The answer should be an exact repeat of the stretch of material below from the line containing "R8: 10k (AGND, VI) -> 10k (AGND, VSS)" through the line containing "U3 pin OUT: MID -> VI".

*** Opening Extracted material ***

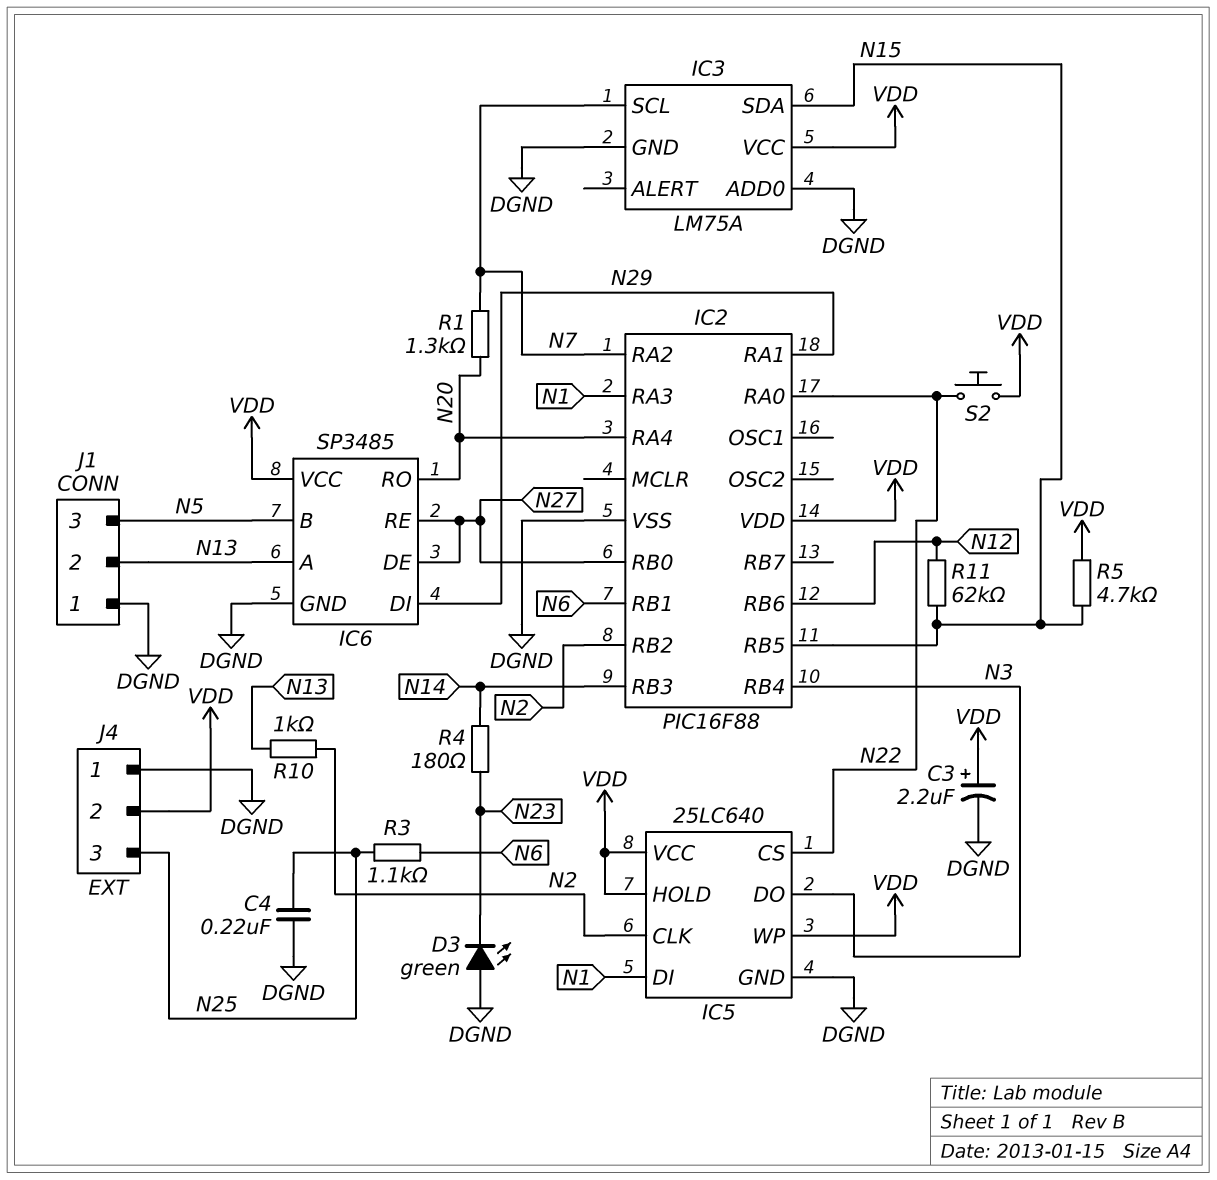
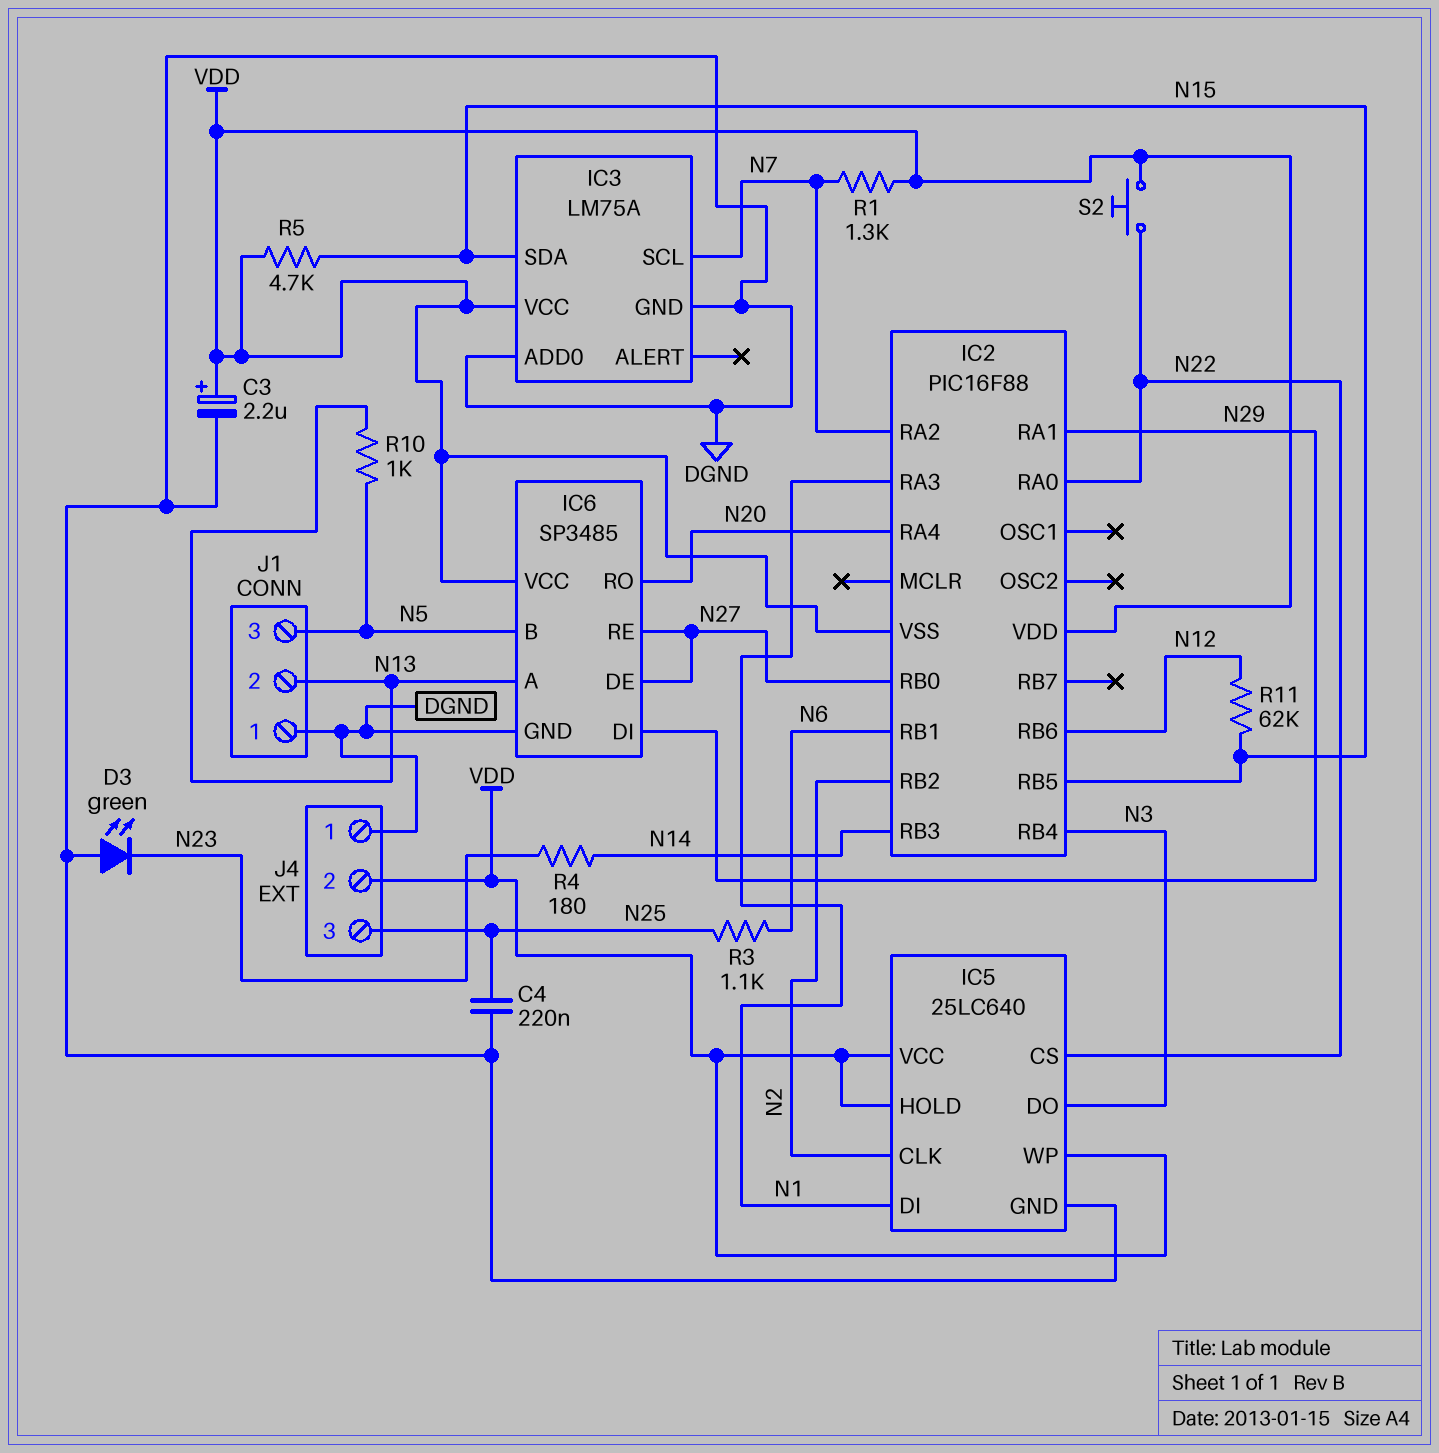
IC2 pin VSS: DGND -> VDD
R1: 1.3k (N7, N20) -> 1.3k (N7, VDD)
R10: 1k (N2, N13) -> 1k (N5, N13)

*** Closing Extracted material ***
*** Opening Extracted material ***

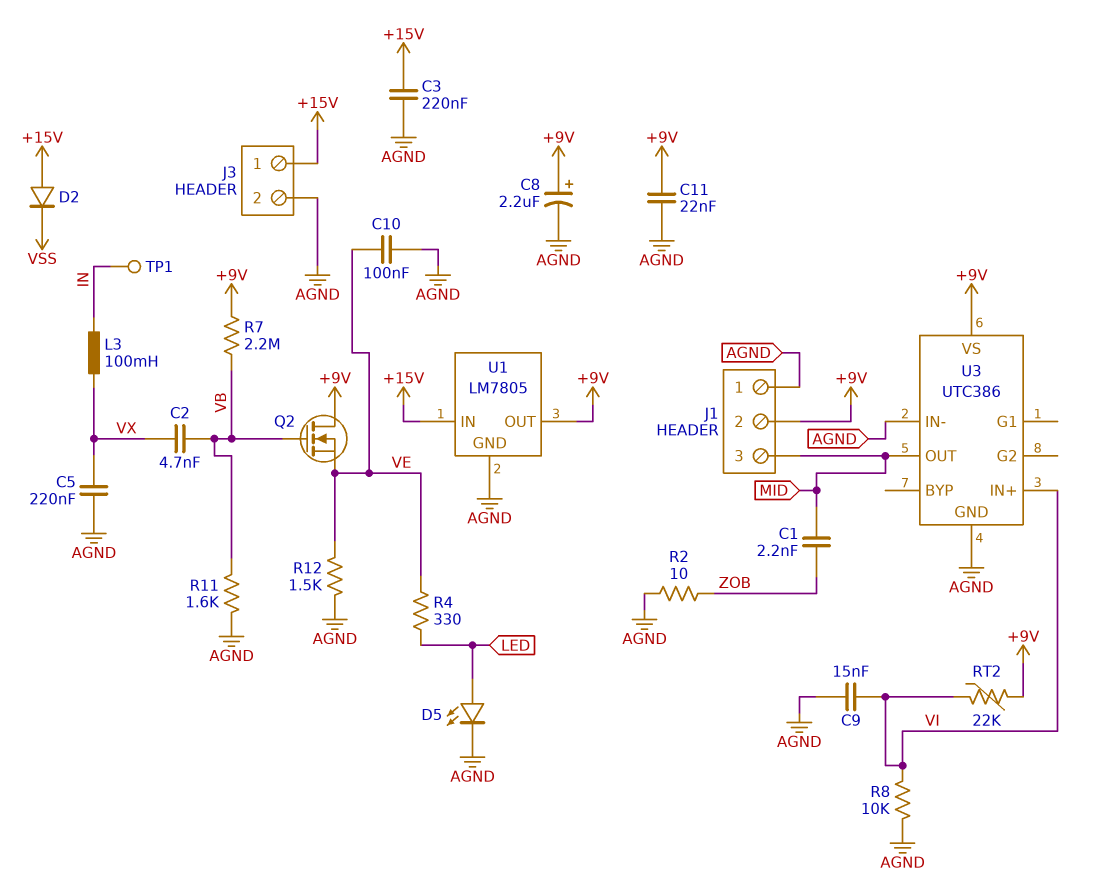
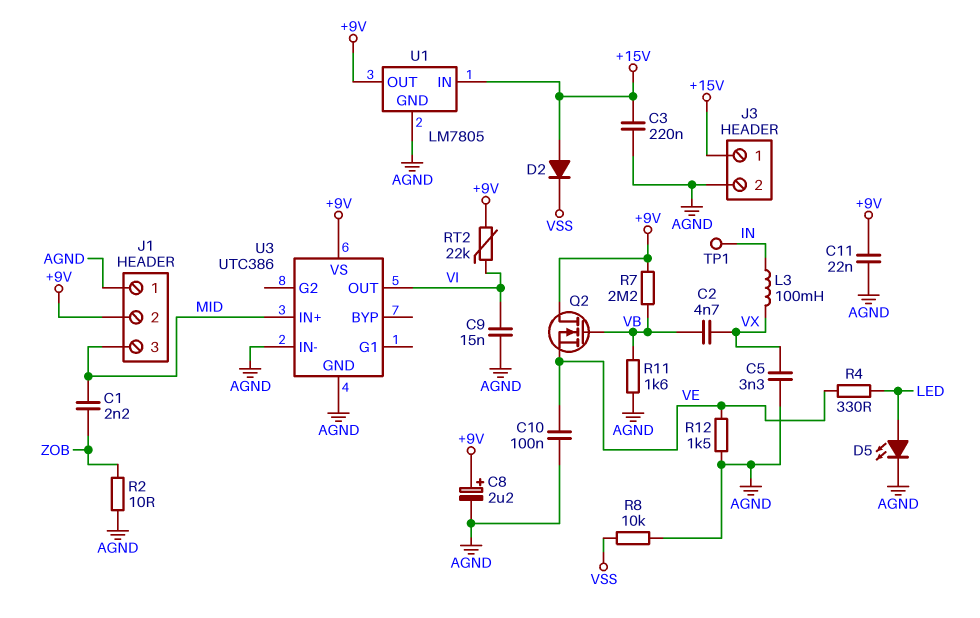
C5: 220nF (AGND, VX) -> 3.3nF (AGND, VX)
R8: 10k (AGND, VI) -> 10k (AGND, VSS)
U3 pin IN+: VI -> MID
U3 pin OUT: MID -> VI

*** Closing Extracted material ***
*** Opening Extracted material ***

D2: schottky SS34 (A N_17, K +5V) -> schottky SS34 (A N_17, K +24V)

*** Closing Extracted material ***

→ **The completed task**:
R8: 10k (AGND, VI) -> 10k (AGND, VSS)
U3 pin IN+: VI -> MID
U3 pin OUT: MID -> VI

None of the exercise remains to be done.